Job:
From the data below, set down exactly the lines between the one holding "yellow toothbrush: [142,321,264,373]" and the one holding "black rolling pin: [188,242,354,283]", inclusive, and no others.

Start of Records provided

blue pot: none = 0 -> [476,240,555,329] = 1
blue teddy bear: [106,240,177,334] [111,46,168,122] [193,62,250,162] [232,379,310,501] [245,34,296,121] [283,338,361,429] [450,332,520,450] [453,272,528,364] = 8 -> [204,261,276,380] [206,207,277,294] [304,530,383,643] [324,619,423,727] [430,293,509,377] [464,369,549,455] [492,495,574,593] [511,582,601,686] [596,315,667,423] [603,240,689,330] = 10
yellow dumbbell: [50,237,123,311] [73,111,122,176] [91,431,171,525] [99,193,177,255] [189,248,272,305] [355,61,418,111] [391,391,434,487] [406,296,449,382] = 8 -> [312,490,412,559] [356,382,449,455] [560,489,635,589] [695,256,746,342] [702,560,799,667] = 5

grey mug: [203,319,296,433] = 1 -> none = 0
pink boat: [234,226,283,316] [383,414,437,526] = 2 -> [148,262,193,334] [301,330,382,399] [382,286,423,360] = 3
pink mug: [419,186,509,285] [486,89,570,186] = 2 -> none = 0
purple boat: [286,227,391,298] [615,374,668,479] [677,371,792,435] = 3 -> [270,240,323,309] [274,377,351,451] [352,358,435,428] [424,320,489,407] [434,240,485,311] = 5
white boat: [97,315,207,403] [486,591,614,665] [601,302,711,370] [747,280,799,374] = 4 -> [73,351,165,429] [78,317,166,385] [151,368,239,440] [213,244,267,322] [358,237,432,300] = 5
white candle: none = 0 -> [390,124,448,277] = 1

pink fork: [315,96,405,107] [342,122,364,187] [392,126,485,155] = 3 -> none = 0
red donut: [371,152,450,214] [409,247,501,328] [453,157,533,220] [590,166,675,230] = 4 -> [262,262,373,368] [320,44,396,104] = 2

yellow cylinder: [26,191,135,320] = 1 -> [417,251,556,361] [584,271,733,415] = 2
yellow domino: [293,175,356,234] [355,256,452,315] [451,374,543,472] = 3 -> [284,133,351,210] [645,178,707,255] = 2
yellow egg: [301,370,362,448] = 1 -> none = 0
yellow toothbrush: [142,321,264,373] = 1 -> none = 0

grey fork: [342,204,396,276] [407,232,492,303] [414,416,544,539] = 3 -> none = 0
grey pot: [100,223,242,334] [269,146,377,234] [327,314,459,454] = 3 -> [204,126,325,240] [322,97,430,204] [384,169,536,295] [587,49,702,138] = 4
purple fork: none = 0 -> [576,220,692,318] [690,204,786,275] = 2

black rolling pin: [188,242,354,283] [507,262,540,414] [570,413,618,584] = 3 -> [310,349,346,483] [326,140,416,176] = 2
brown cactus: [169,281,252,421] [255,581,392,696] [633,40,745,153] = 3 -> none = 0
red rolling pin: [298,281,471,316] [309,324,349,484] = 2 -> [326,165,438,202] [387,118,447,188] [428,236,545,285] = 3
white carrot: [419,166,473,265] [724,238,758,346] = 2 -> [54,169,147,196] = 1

End of Records provided

Written solution:
yellow toothbrush: [142,321,264,373] = 1 -> none = 0

grey fork: [342,204,396,276] [407,232,492,303] [414,416,544,539] = 3 -> none = 0
grey pot: [100,223,242,334] [269,146,377,234] [327,314,459,454] = 3 -> [204,126,325,240] [322,97,430,204] [384,169,536,295] [587,49,702,138] = 4
purple fork: none = 0 -> [576,220,692,318] [690,204,786,275] = 2

black rolling pin: [188,242,354,283] [507,262,540,414] [570,413,618,584] = 3 -> [310,349,346,483] [326,140,416,176] = 2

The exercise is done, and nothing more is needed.